**Task item**
In the entries that follow, the lines from the one with "M4: motor 24V" through the one with "SW2: button (5V, ADC) -> button (5V, AGND)" are the ones to write out, exactly and with both ends included. Nothing else should appear.

**Material provided**
╭──
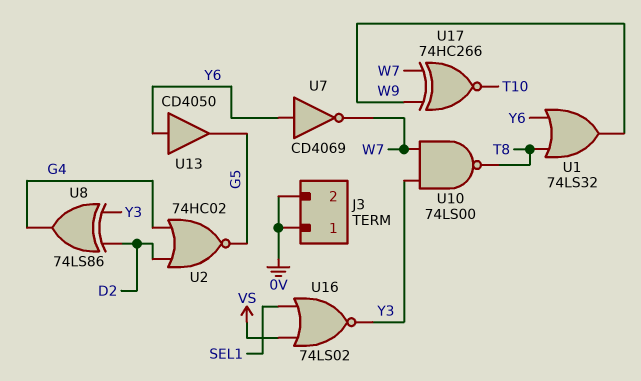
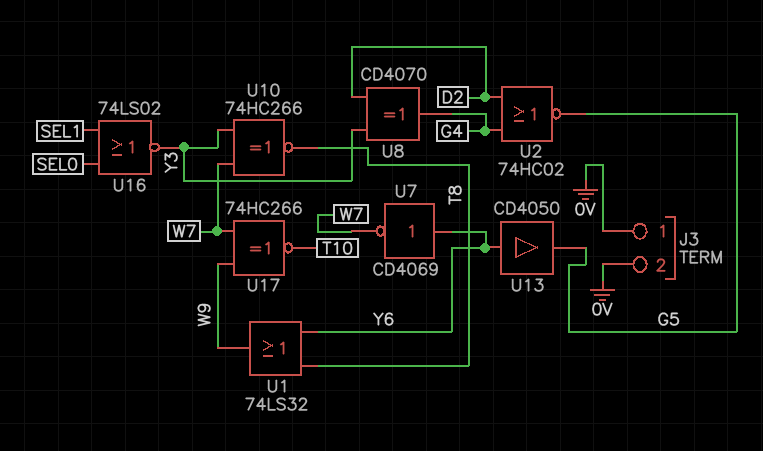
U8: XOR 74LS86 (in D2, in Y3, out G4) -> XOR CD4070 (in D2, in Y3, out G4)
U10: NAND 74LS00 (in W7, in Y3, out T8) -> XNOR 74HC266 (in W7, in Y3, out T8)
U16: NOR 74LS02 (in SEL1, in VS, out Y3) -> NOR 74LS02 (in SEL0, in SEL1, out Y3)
╰──
╭──
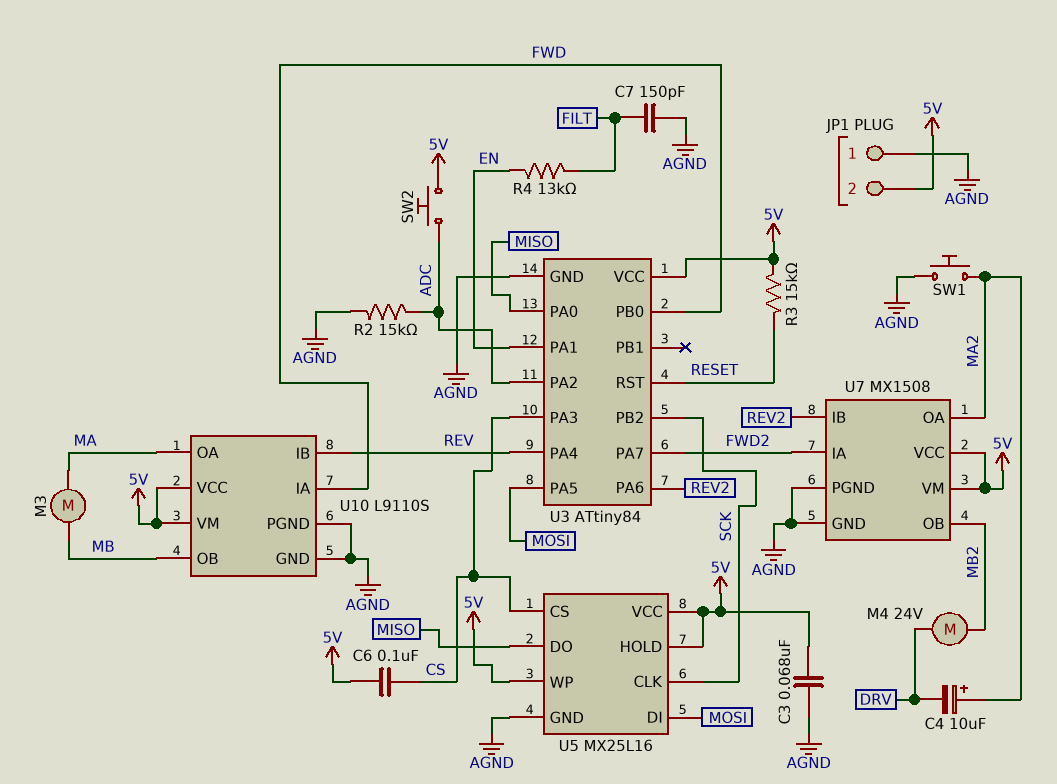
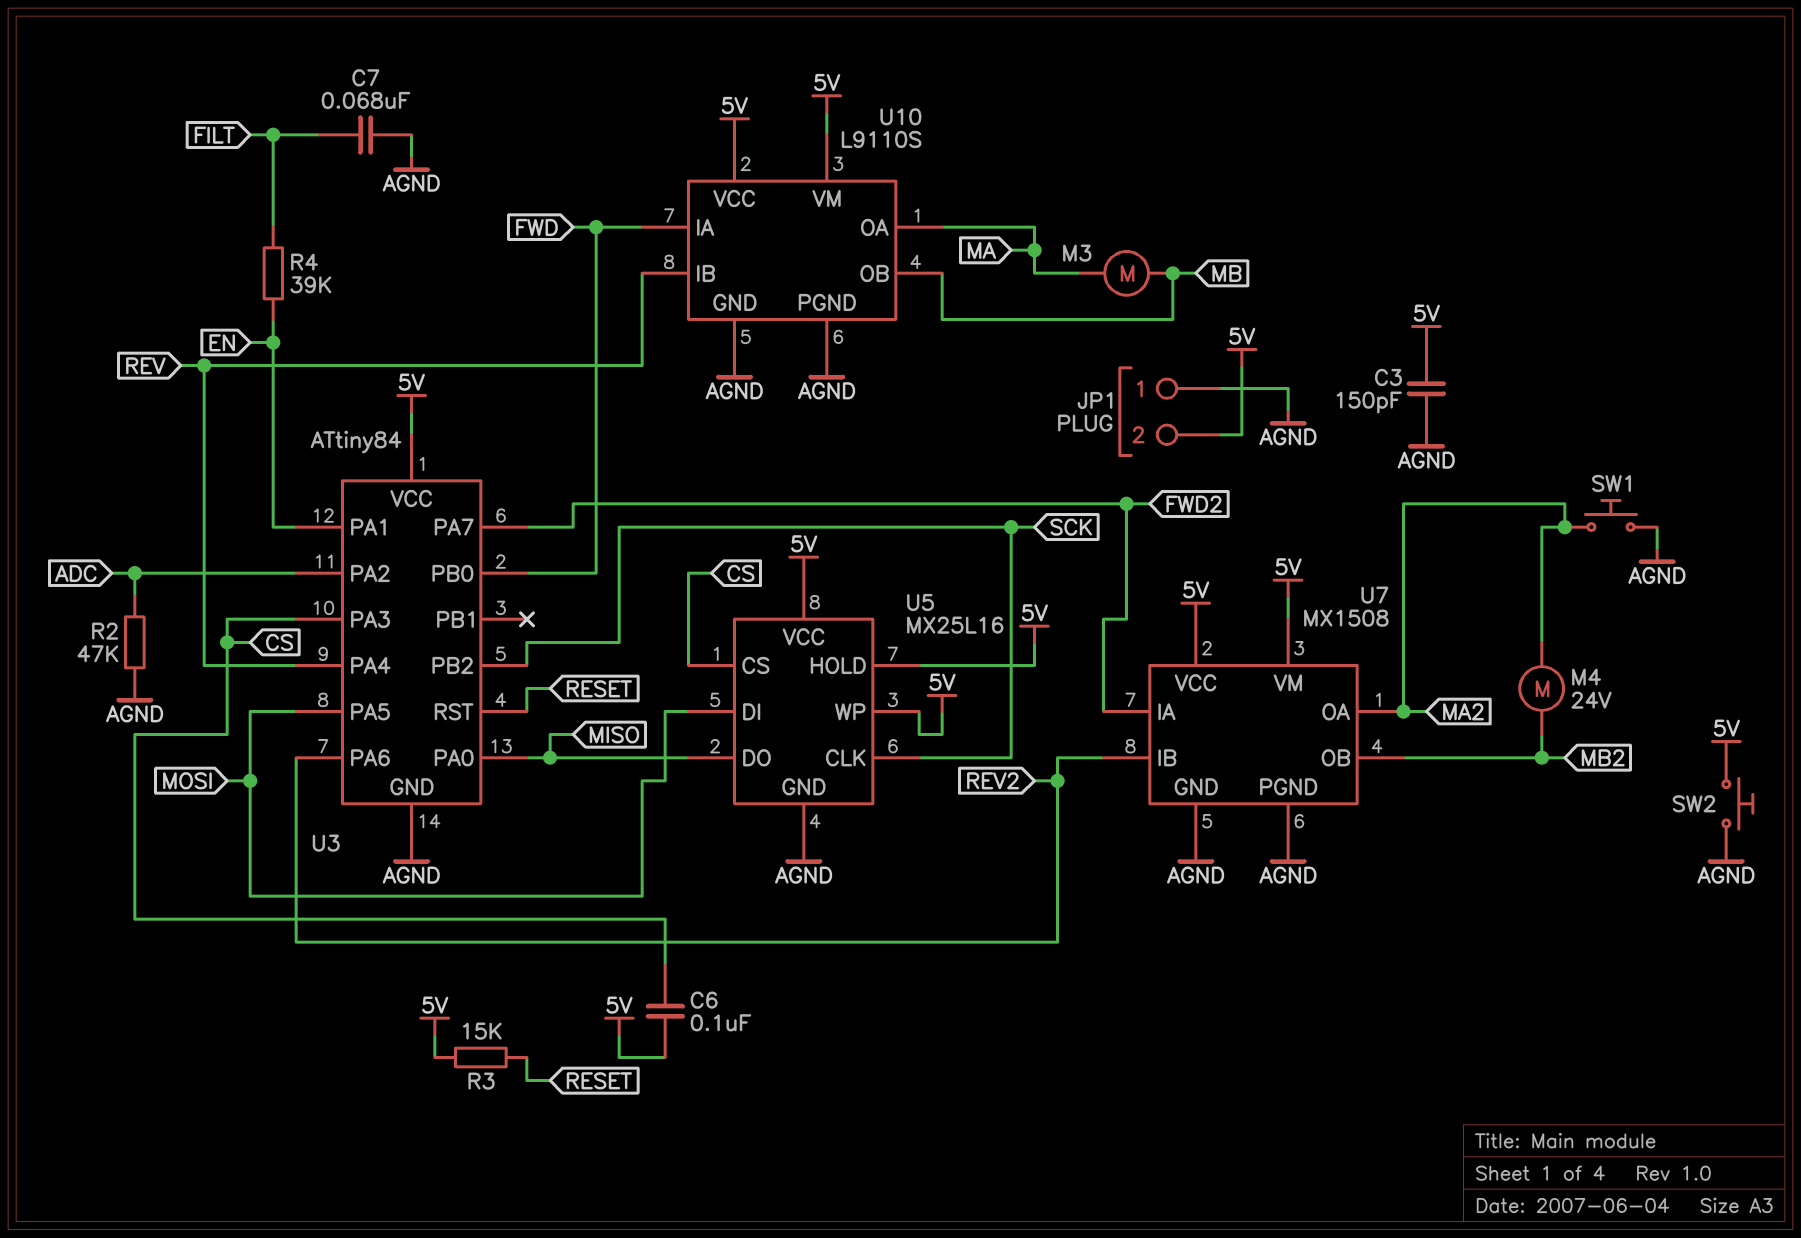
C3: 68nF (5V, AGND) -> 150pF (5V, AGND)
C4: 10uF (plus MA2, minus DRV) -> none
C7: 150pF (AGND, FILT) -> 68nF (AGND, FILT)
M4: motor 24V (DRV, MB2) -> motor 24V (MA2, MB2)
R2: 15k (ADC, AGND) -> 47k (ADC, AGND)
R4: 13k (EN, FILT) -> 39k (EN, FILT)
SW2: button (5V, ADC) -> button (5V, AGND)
╰──
**Answer below**
M4: motor 24V (DRV, MB2) -> motor 24V (MA2, MB2)
R2: 15k (ADC, AGND) -> 47k (ADC, AGND)
R4: 13k (EN, FILT) -> 39k (EN, FILT)
SW2: button (5V, ADC) -> button (5V, AGND)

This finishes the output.